◆ **Directions for this task**
Take the data below and write it out exactly, except for the pictures.

◆ **Data in this exercise**
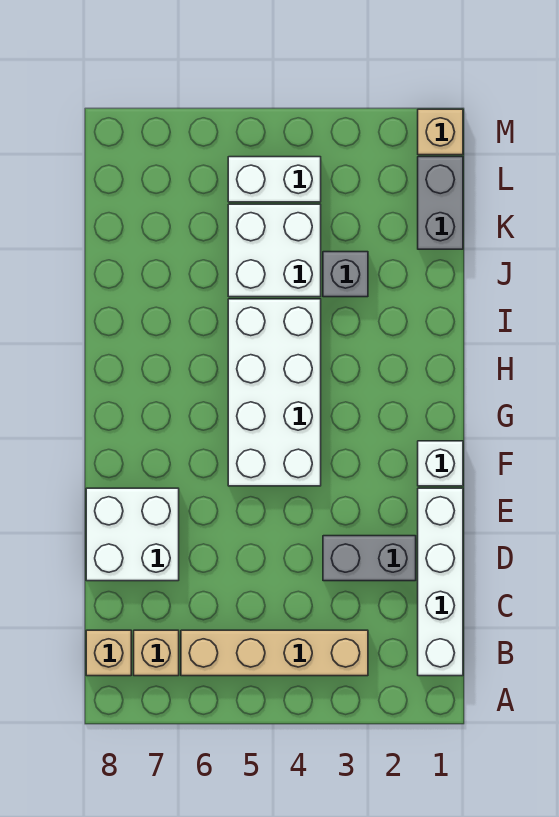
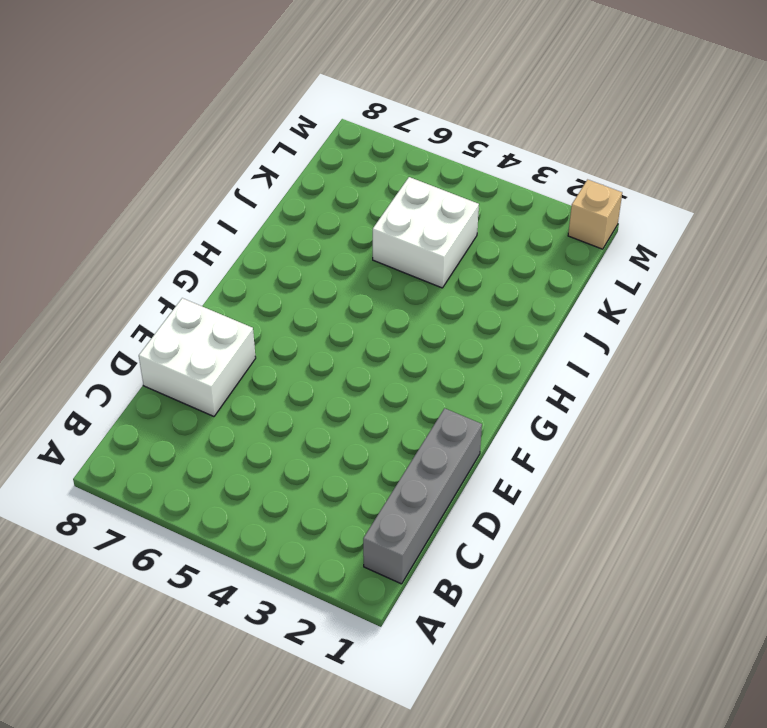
grey brick B1:E1 level 1 -> white brick B1:E1 level 1
none -> tan brick B3:B6 level 1
none -> tan brick B7 level 1
none -> tan brick B8 level 1

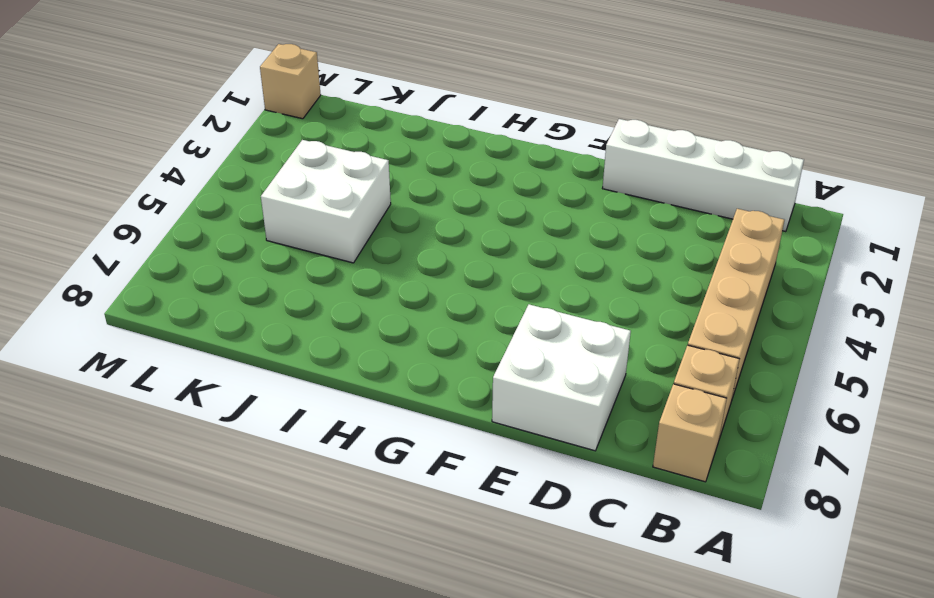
none -> grey brick D2:D3 level 1
none -> white brick F1 level 1
none -> white brick F4:I5 level 1

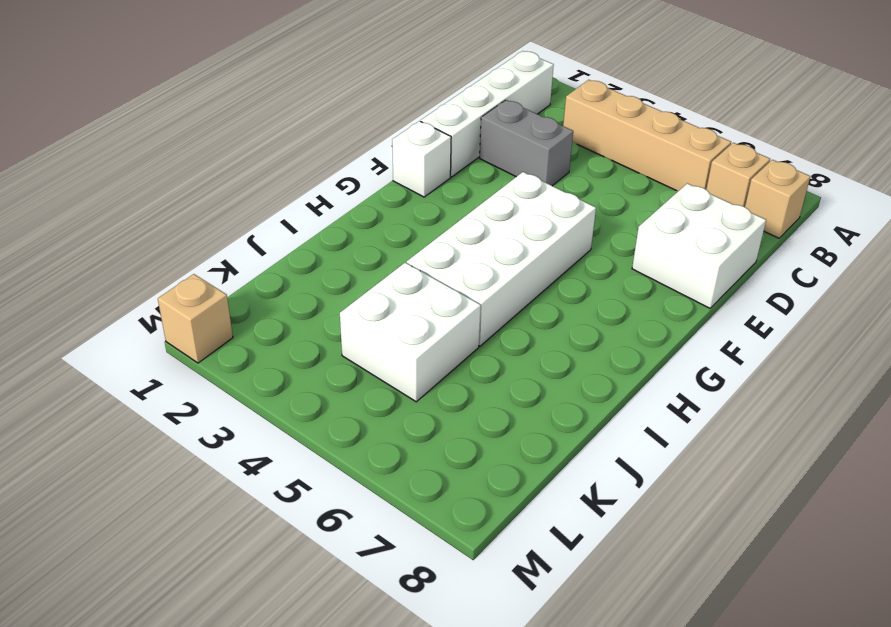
none -> grey brick J3 level 1
none -> grey brick K1:L1 level 1
none -> white brick L4:L5 level 1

◆ **Task response**
grey brick B1:E1 level 1 -> white brick B1:E1 level 1
none -> tan brick B3:B6 level 1
none -> tan brick B7 level 1
none -> tan brick B8 level 1

none -> grey brick D2:D3 level 1
none -> white brick F1 level 1
none -> white brick F4:I5 level 1

none -> grey brick J3 level 1
none -> grey brick K1:L1 level 1
none -> white brick L4:L5 level 1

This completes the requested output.